*TO DO:*
Go through the records below and set each one down exactly, leaving out any pictures.

(Before-and-after object listings)
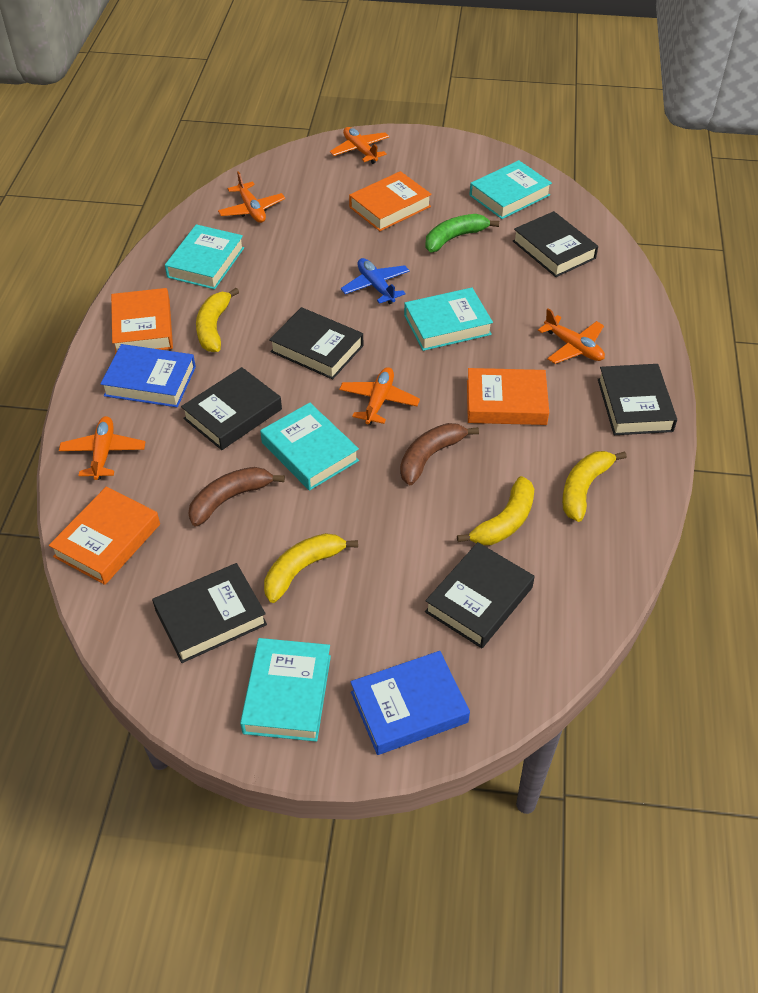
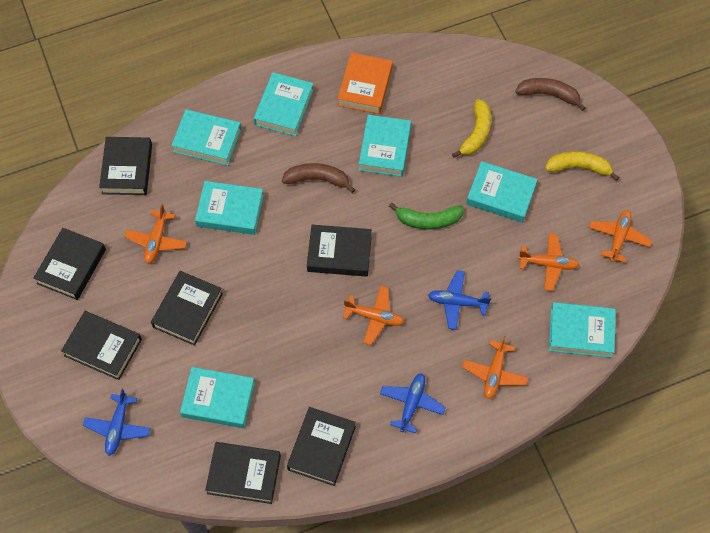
black book: 6 -> 7
blue book: 2 -> 0
blue plane: 1 -> 3
orange book: 4 -> 1
turquoise book: 5 -> 7
yellow banana: 4 -> 2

*RESPONSE TO THIS EXERCISE:*
black book: 6 -> 7
blue book: 2 -> 0
blue plane: 1 -> 3
orange book: 4 -> 1
turquoise book: 5 -> 7
yellow banana: 4 -> 2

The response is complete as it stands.